TASK -
The expected output is each line in the data below that includes the string "switch".

◇ ◇ ◇ ◇

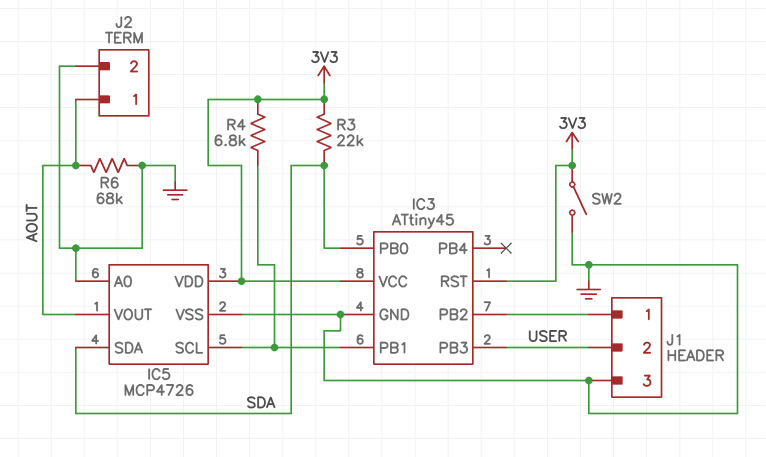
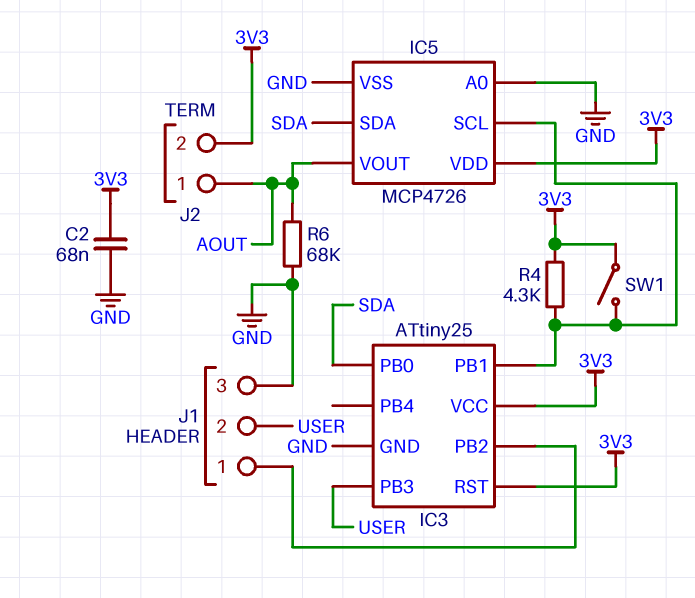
C2: none -> 68nF (3V3, GND)
IC3: ATtiny45 -> ATtiny25
J2 pin 2: GND -> 3V3
R3: 22k (3V3, SDA) -> none
R4: 6.8k (3V3, IC3/PB1) -> 4.3k (3V3, IC3/PB1)
SW1: none -> switch (3V3, IC3/PB1)
SW2: switch (3V3, GND) -> none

◇ ◇ ◇ ◇

RESULT OF THE TASK -
SW1: none -> switch (3V3, IC3/PB1)
SW2: switch (3V3, GND) -> none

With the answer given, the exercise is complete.